### Work request
Restate every line of the data word for word, except for the images.

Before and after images
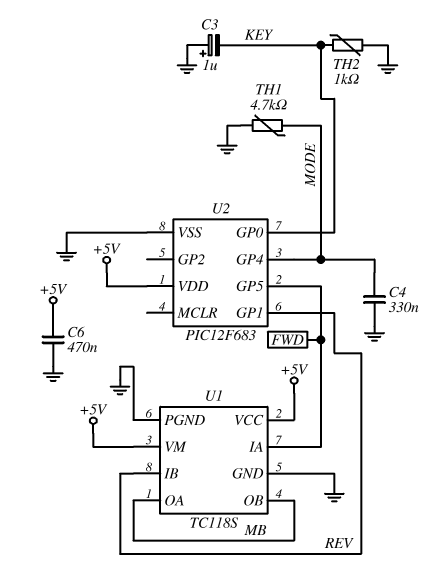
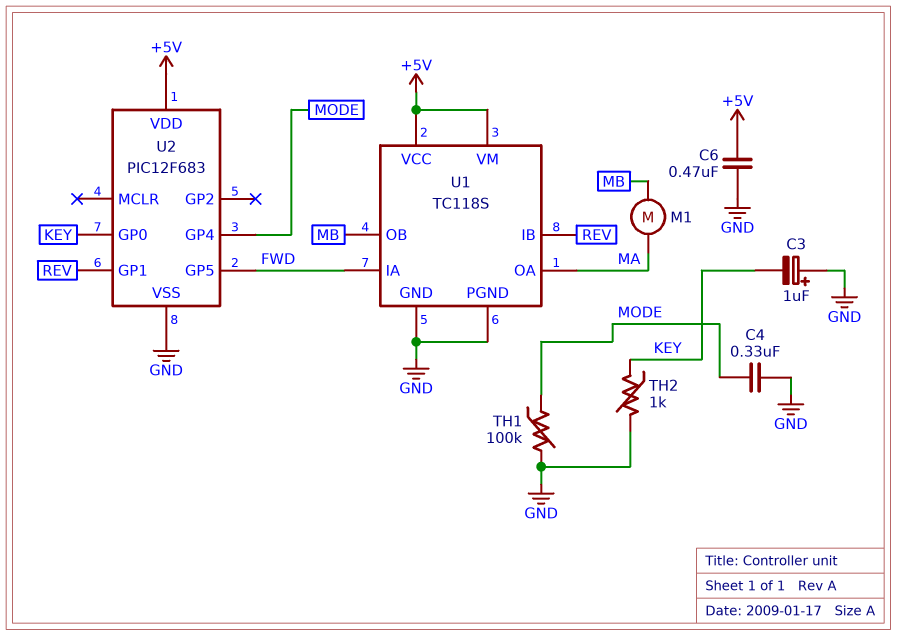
M1: none -> motor (MA, MB)
TH1: 4.7k (GND, MODE) -> 100k (GND, MODE)
U1 pin OA: MB -> MA

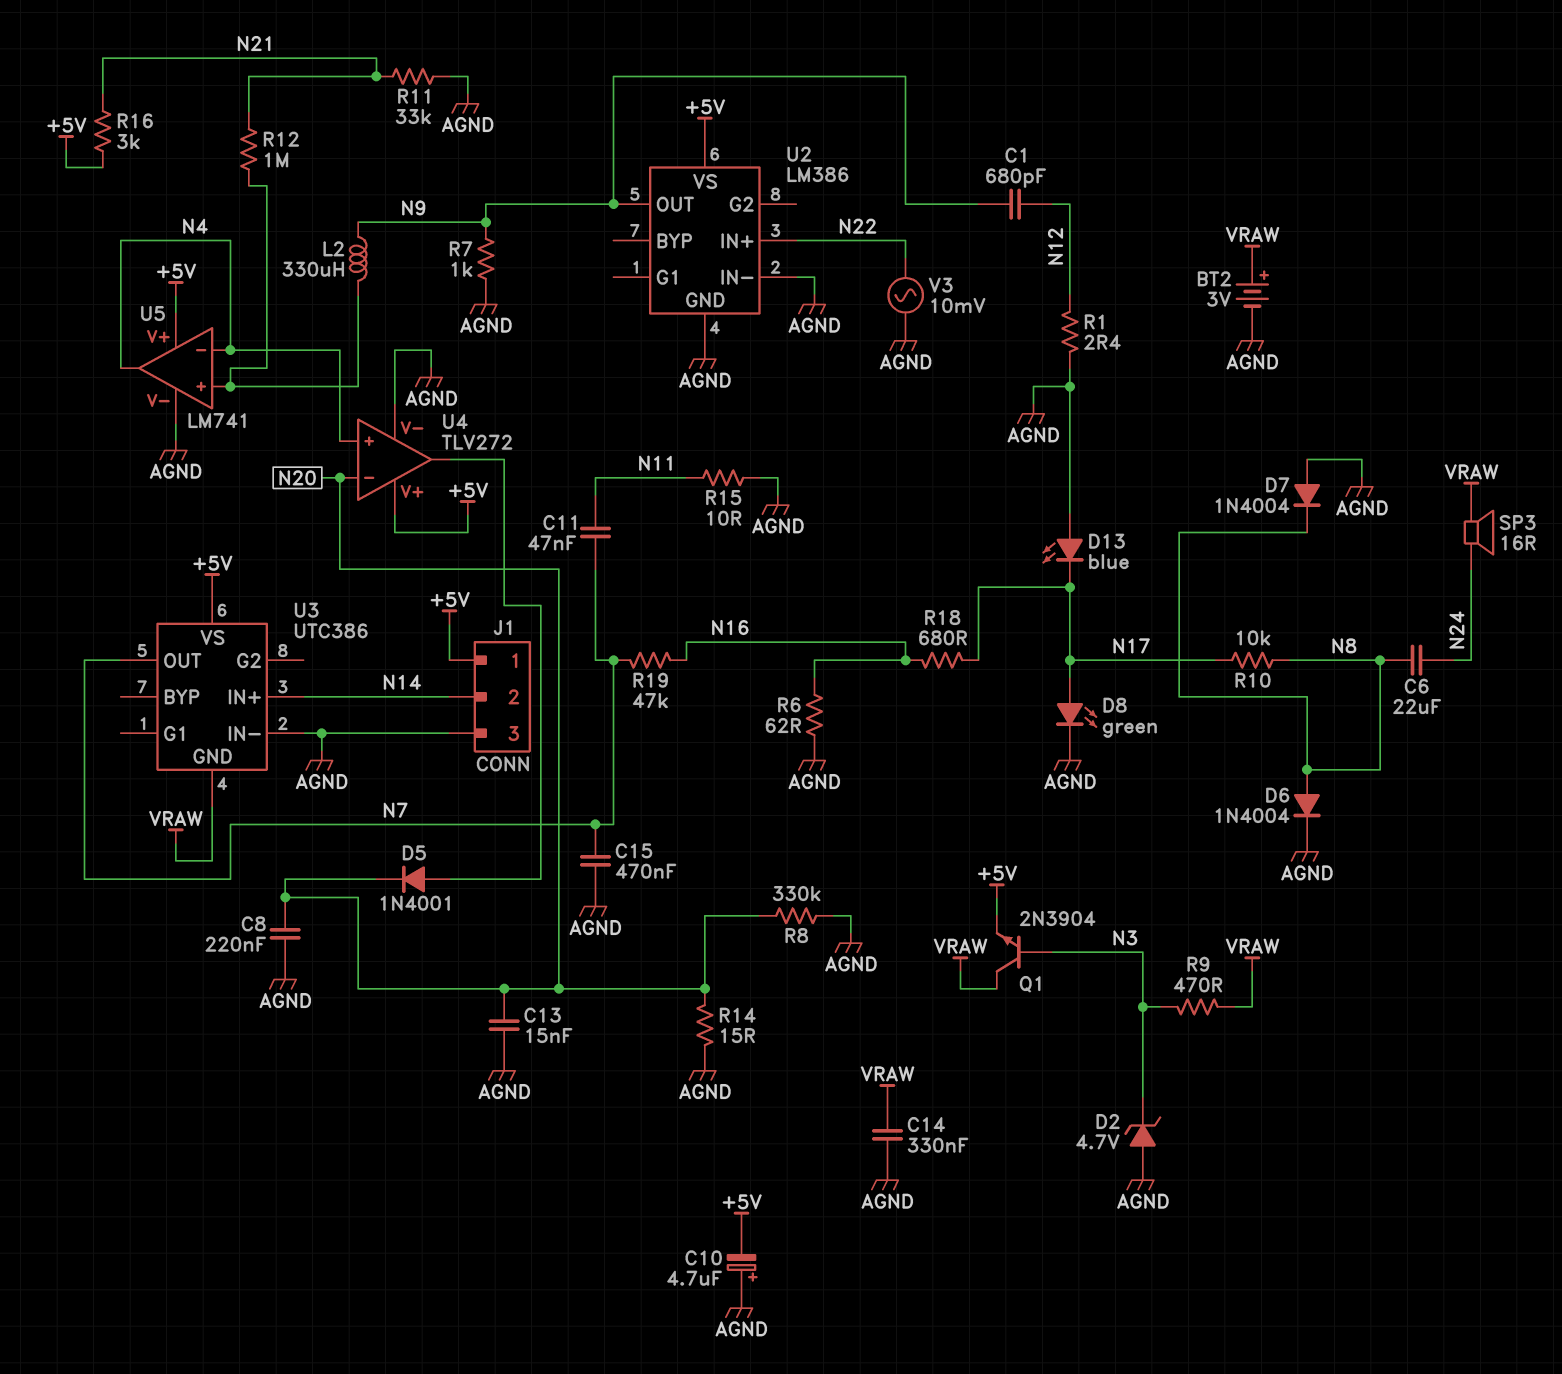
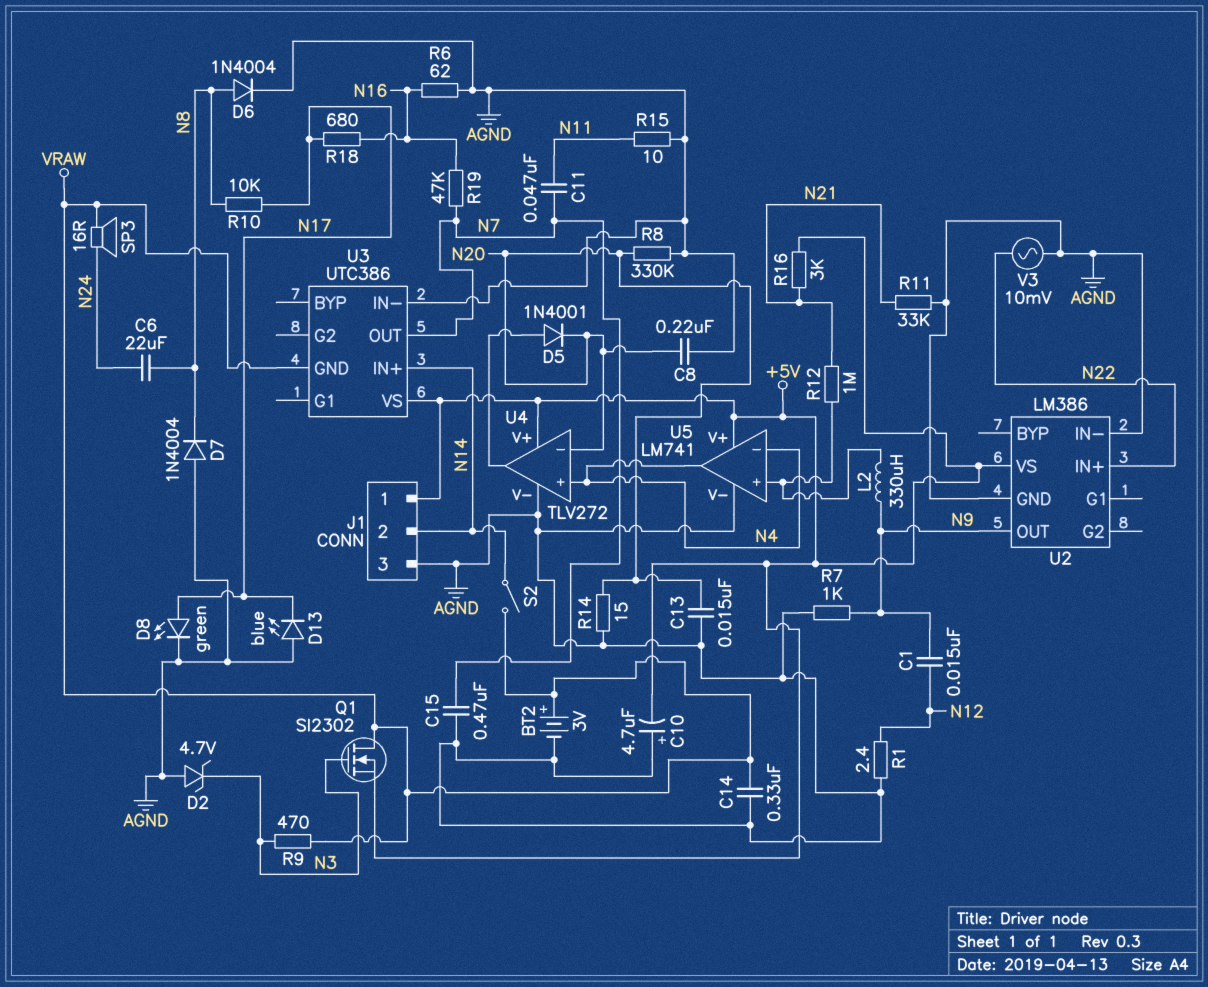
C1: 680pF (N9, N12) -> 15nF (N9, N12)
Q1: NPN 2N3904 (B N3, C VRAW, E +5V) -> NMOS SI2302 (G N3, D VRAW, S +5V)
S2: none -> switch (N14, VRAW)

### Result
M1: none -> motor (MA, MB)
TH1: 4.7k (GND, MODE) -> 100k (GND, MODE)
U1 pin OA: MB -> MA

C1: 680pF (N9, N12) -> 15nF (N9, N12)
Q1: NPN 2N3904 (B N3, C VRAW, E +5V) -> NMOS SI2302 (G N3, D VRAW, S +5V)
S2: none -> switch (N14, VRAW)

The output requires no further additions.